DATA TO EXAMINE »
== == ==

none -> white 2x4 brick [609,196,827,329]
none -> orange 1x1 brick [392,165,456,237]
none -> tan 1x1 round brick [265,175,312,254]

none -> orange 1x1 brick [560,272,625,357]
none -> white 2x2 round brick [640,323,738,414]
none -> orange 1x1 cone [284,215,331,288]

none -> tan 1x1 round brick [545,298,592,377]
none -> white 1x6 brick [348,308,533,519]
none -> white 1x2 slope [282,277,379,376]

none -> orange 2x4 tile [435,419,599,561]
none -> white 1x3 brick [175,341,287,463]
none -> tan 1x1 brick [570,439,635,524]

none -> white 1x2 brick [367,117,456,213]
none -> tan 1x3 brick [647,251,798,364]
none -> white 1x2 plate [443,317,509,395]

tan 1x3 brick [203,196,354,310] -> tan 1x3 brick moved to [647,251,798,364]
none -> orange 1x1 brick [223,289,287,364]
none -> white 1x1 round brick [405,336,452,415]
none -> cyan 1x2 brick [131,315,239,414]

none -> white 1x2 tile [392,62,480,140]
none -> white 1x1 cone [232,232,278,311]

== == ==

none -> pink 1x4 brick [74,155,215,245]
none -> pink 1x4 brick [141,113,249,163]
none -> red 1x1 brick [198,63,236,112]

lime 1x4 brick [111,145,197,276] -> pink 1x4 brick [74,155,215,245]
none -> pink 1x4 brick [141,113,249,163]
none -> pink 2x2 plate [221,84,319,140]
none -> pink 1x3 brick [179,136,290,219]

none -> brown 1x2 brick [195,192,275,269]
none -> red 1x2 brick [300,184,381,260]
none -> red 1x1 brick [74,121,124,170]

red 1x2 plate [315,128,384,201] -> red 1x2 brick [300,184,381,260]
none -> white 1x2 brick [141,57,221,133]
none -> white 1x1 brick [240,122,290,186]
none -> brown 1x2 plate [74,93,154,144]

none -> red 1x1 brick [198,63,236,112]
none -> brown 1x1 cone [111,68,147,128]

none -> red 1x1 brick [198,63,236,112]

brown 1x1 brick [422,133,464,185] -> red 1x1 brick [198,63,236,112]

== == ==

TO DO » All lines above holding the word "white" make up the answer; copy each one.

ANSWER TO THIS TASK »
none -> white 2x4 brick [609,196,827,329]
none -> white 2x2 round brick [640,323,738,414]
none -> white 1x6 brick [348,308,533,519]
none -> white 1x2 slope [282,277,379,376]
none -> white 1x3 brick [175,341,287,463]
none -> white 1x2 brick [367,117,456,213]
none -> white 1x2 plate [443,317,509,395]
none -> white 1x1 round brick [405,336,452,415]
none -> white 1x2 tile [392,62,480,140]
none -> white 1x1 cone [232,232,278,311]
none -> white 1x2 brick [141,57,221,133]
none -> white 1x1 brick [240,122,290,186]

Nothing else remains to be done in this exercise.